● **WORK ITEM**
Write the records out again, exactly as they stand below.

● **Collected data entries**
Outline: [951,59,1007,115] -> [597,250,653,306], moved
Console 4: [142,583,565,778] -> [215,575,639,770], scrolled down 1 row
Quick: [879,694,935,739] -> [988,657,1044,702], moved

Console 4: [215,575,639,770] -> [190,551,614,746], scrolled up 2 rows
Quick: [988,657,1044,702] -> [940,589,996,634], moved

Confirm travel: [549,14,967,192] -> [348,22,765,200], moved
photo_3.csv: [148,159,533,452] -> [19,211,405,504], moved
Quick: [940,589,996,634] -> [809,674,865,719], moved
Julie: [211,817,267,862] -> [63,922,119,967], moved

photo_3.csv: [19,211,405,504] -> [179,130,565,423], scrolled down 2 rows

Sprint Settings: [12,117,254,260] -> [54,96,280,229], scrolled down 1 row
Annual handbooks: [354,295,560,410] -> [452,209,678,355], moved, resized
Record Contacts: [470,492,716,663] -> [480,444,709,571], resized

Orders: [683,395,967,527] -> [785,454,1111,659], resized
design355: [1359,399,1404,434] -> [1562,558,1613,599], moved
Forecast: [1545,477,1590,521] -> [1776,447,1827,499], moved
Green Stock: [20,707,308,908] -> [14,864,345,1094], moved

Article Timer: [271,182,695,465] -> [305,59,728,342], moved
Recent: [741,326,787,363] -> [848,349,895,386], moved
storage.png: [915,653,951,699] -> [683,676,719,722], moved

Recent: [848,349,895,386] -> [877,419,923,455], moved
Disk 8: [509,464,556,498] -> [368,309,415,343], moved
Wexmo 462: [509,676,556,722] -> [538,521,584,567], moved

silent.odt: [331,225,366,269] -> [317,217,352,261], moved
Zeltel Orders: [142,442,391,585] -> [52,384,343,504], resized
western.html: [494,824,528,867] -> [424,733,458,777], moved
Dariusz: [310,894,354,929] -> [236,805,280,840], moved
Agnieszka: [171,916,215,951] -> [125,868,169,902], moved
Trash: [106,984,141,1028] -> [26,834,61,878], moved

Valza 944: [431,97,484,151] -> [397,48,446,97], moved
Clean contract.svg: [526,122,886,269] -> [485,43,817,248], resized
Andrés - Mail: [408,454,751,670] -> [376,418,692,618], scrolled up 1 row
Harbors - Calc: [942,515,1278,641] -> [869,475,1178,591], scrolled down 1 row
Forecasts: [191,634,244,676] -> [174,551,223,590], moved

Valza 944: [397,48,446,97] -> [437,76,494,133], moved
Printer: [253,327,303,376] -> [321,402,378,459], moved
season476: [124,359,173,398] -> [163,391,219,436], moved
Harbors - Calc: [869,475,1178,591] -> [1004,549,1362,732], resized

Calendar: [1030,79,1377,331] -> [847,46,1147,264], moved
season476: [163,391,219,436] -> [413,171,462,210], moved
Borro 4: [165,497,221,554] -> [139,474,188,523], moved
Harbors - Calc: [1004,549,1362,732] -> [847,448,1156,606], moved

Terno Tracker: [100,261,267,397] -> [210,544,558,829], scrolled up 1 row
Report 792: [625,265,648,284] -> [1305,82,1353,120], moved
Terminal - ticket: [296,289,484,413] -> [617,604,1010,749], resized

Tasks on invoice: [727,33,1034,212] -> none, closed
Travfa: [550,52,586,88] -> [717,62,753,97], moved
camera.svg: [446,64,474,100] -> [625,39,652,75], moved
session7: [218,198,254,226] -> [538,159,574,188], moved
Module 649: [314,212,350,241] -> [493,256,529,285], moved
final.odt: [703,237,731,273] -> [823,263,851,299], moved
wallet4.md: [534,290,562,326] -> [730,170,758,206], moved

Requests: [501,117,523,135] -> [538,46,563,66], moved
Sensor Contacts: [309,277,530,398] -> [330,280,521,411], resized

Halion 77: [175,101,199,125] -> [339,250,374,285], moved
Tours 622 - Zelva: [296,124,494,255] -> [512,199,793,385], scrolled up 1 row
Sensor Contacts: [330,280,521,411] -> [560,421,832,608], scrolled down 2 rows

● **COMPLETED EXERCISE**
Outline: [951,59,1007,115] -> [597,250,653,306], moved
Console 4: [142,583,565,778] -> [215,575,639,770], scrolled down 1 row
Quick: [879,694,935,739] -> [988,657,1044,702], moved

Console 4: [215,575,639,770] -> [190,551,614,746], scrolled up 2 rows
Quick: [988,657,1044,702] -> [940,589,996,634], moved

Confirm travel: [549,14,967,192] -> [348,22,765,200], moved
photo_3.csv: [148,159,533,452] -> [19,211,405,504], moved
Quick: [940,589,996,634] -> [809,674,865,719], moved
Julie: [211,817,267,862] -> [63,922,119,967], moved

photo_3.csv: [19,211,405,504] -> [179,130,565,423], scrolled down 2 rows

Sprint Settings: [12,117,254,260] -> [54,96,280,229], scrolled down 1 row
Annual handbooks: [354,295,560,410] -> [452,209,678,355], moved, resized
Record Contacts: [470,492,716,663] -> [480,444,709,571], resized

Orders: [683,395,967,527] -> [785,454,1111,659], resized
design355: [1359,399,1404,434] -> [1562,558,1613,599], moved
Forecast: [1545,477,1590,521] -> [1776,447,1827,499], moved
Green Stock: [20,707,308,908] -> [14,864,345,1094], moved

Article Timer: [271,182,695,465] -> [305,59,728,342], moved
Recent: [741,326,787,363] -> [848,349,895,386], moved
storage.png: [915,653,951,699] -> [683,676,719,722], moved

Recent: [848,349,895,386] -> [877,419,923,455], moved
Disk 8: [509,464,556,498] -> [368,309,415,343], moved
Wexmo 462: [509,676,556,722] -> [538,521,584,567], moved

silent.odt: [331,225,366,269] -> [317,217,352,261], moved
Zeltel Orders: [142,442,391,585] -> [52,384,343,504], resized
western.html: [494,824,528,867] -> [424,733,458,777], moved
Dariusz: [310,894,354,929] -> [236,805,280,840], moved
Agnieszka: [171,916,215,951] -> [125,868,169,902], moved
Trash: [106,984,141,1028] -> [26,834,61,878], moved

Valza 944: [431,97,484,151] -> [397,48,446,97], moved
Clean contract.svg: [526,122,886,269] -> [485,43,817,248], resized
Andrés - Mail: [408,454,751,670] -> [376,418,692,618], scrolled up 1 row
Harbors - Calc: [942,515,1278,641] -> [869,475,1178,591], scrolled down 1 row
Forecasts: [191,634,244,676] -> [174,551,223,590], moved

Valza 944: [397,48,446,97] -> [437,76,494,133], moved
Printer: [253,327,303,376] -> [321,402,378,459], moved
season476: [124,359,173,398] -> [163,391,219,436], moved
Harbors - Calc: [869,475,1178,591] -> [1004,549,1362,732], resized

Calendar: [1030,79,1377,331] -> [847,46,1147,264], moved
season476: [163,391,219,436] -> [413,171,462,210], moved
Borro 4: [165,497,221,554] -> [139,474,188,523], moved
Harbors - Calc: [1004,549,1362,732] -> [847,448,1156,606], moved

Terno Tracker: [100,261,267,397] -> [210,544,558,829], scrolled up 1 row
Report 792: [625,265,648,284] -> [1305,82,1353,120], moved
Terminal - ticket: [296,289,484,413] -> [617,604,1010,749], resized

Tasks on invoice: [727,33,1034,212] -> none, closed
Travfa: [550,52,586,88] -> [717,62,753,97], moved
camera.svg: [446,64,474,100] -> [625,39,652,75], moved
session7: [218,198,254,226] -> [538,159,574,188], moved
Module 649: [314,212,350,241] -> [493,256,529,285], moved
final.odt: [703,237,731,273] -> [823,263,851,299], moved
wallet4.md: [534,290,562,326] -> [730,170,758,206], moved

Requests: [501,117,523,135] -> [538,46,563,66], moved
Sensor Contacts: [309,277,530,398] -> [330,280,521,411], resized

Halion 77: [175,101,199,125] -> [339,250,374,285], moved
Tours 622 - Zelva: [296,124,494,255] -> [512,199,793,385], scrolled up 1 row
Sensor Contacts: [330,280,521,411] -> [560,421,832,608], scrolled down 2 rows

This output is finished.